Directions for this task >> Of all the entries below, retype only the lines from the one with "C2: 22nF (GND, VA) -> 22nF (-12V, VA)" through the one with "L1: 470uH (SW, VA) -> 470uH (SUM, SW)", exactly as they appear.

:::::

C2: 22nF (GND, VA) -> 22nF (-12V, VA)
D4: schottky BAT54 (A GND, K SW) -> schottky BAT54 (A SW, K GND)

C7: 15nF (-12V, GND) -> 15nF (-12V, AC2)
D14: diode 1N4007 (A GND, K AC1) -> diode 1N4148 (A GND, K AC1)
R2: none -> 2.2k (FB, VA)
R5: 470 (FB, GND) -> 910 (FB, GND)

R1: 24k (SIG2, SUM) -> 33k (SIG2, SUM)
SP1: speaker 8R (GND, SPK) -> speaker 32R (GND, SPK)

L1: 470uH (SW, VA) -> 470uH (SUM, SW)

:::::

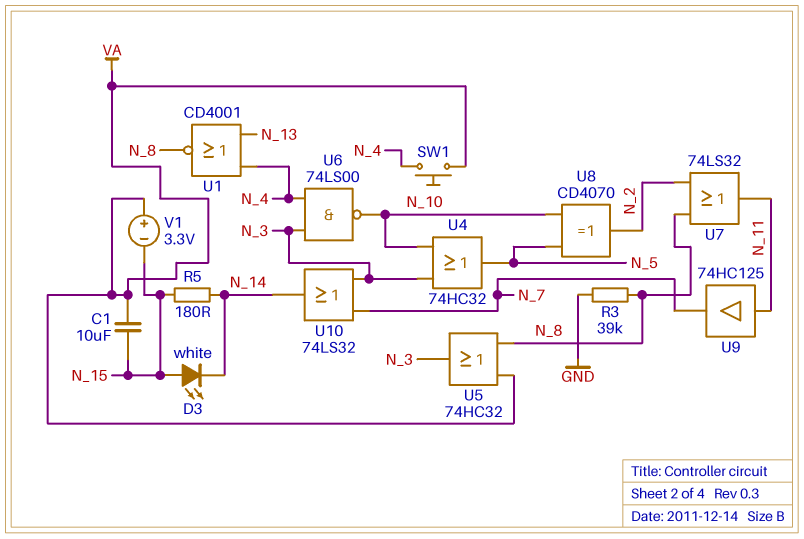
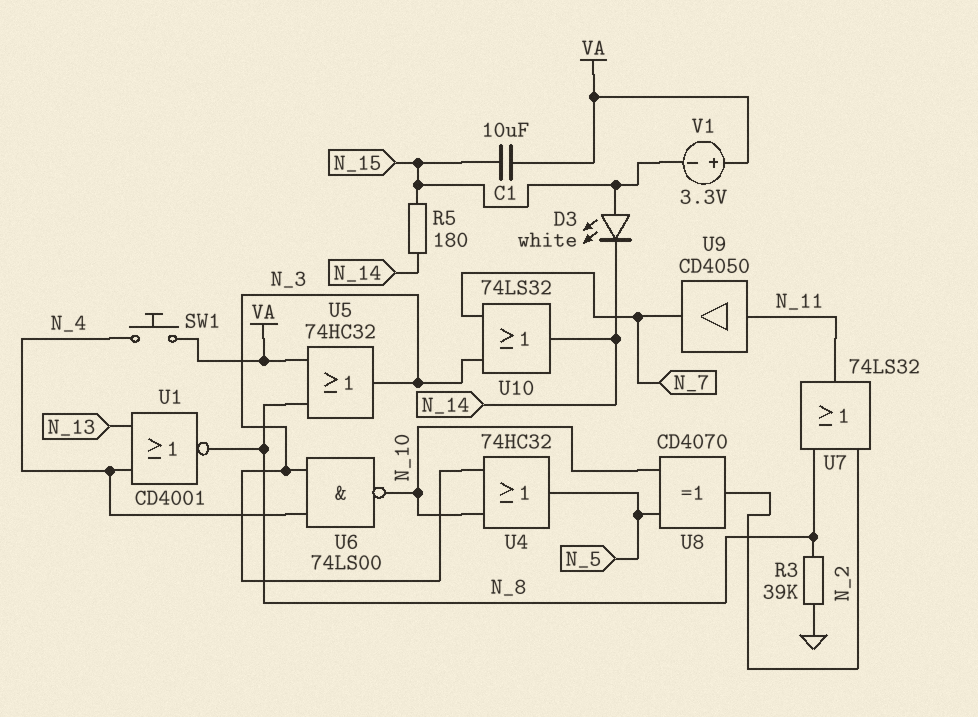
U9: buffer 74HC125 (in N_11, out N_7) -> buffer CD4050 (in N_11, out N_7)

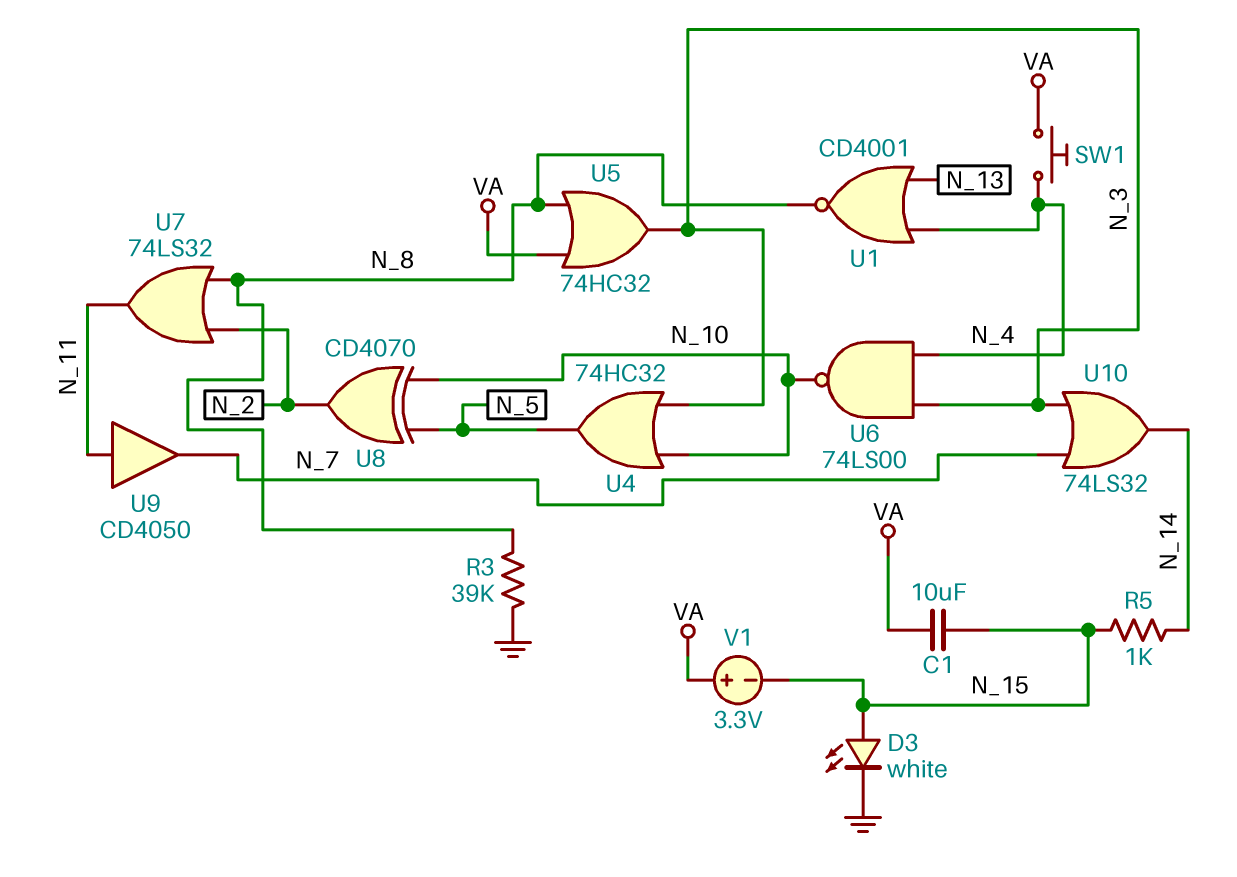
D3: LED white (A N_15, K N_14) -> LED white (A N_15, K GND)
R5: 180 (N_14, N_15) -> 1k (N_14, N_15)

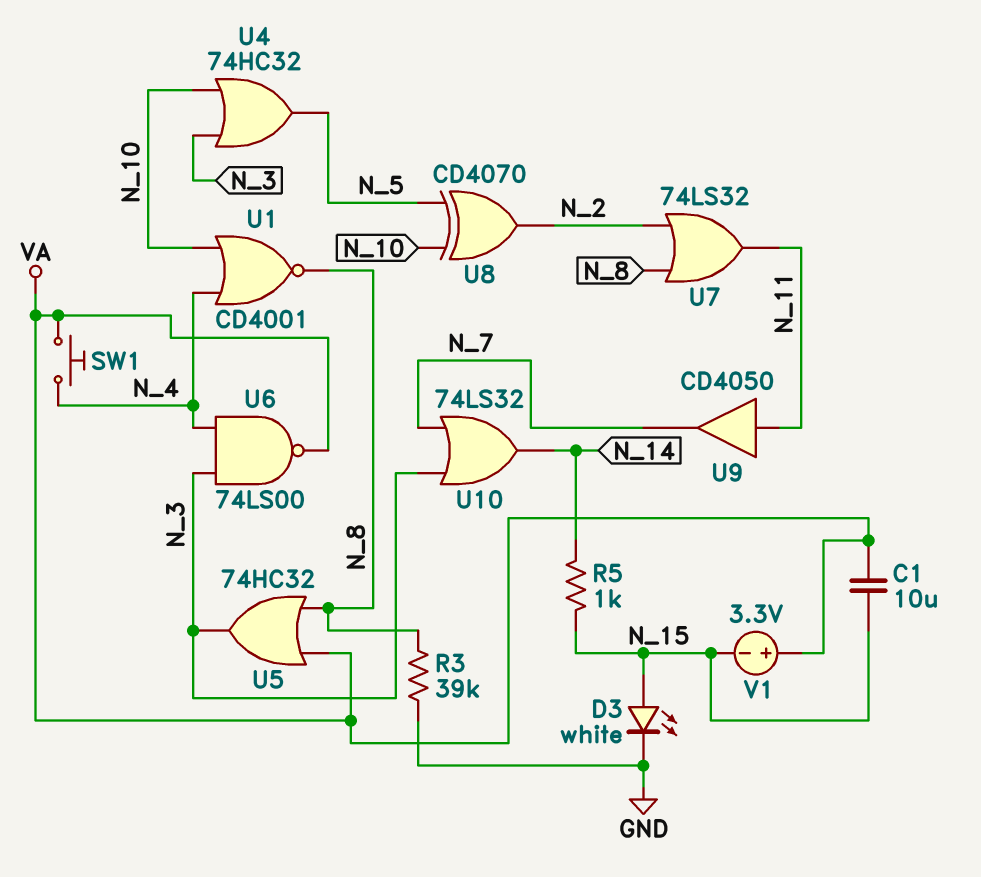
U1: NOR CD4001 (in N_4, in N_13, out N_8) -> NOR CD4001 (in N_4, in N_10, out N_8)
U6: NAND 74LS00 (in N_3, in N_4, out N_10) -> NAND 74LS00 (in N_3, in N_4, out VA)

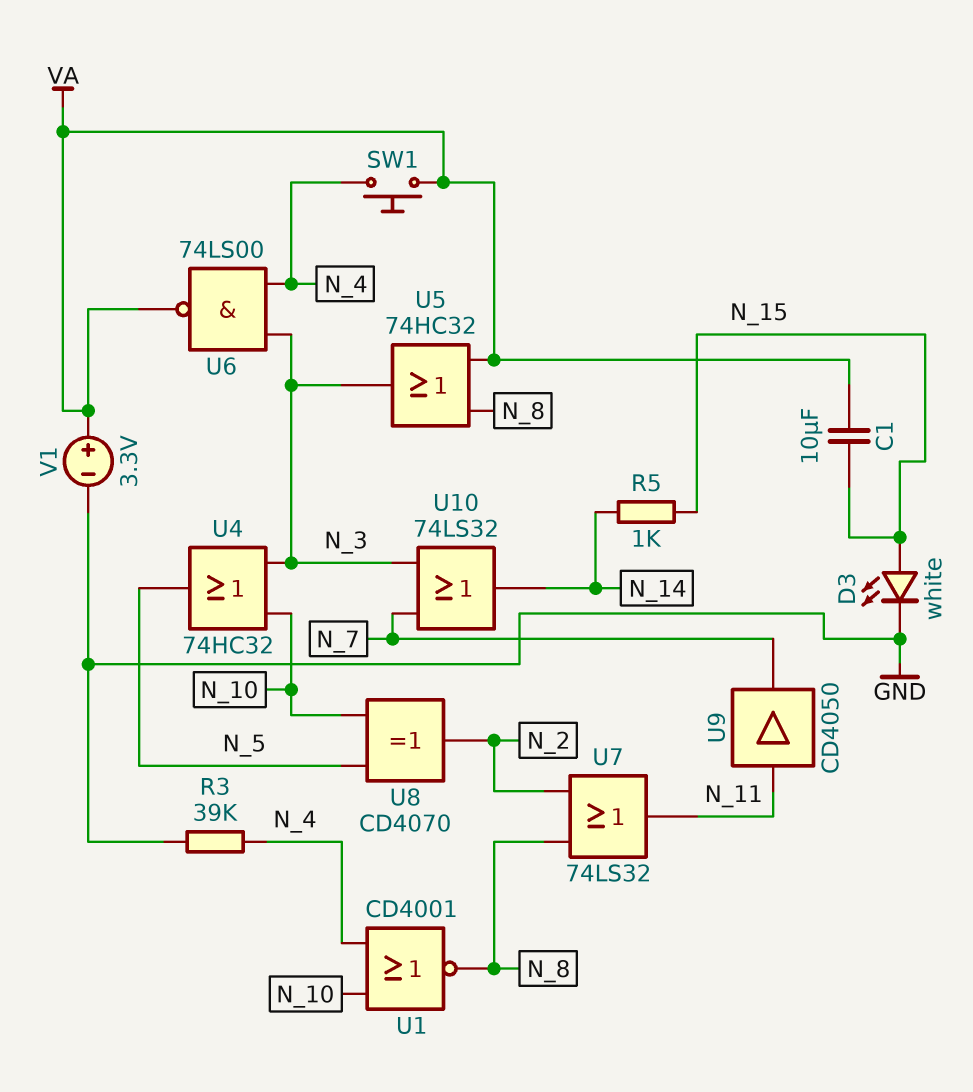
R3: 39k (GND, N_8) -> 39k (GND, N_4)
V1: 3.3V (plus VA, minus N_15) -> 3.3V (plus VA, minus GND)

:::::

Result for this task >>
C2: 22nF (GND, VA) -> 22nF (-12V, VA)
D4: schottky BAT54 (A GND, K SW) -> schottky BAT54 (A SW, K GND)

C7: 15nF (-12V, GND) -> 15nF (-12V, AC2)
D14: diode 1N4007 (A GND, K AC1) -> diode 1N4148 (A GND, K AC1)
R2: none -> 2.2k (FB, VA)
R5: 470 (FB, GND) -> 910 (FB, GND)

R1: 24k (SIG2, SUM) -> 33k (SIG2, SUM)
SP1: speaker 8R (GND, SPK) -> speaker 32R (GND, SPK)

L1: 470uH (SW, VA) -> 470uH (SUM, SW)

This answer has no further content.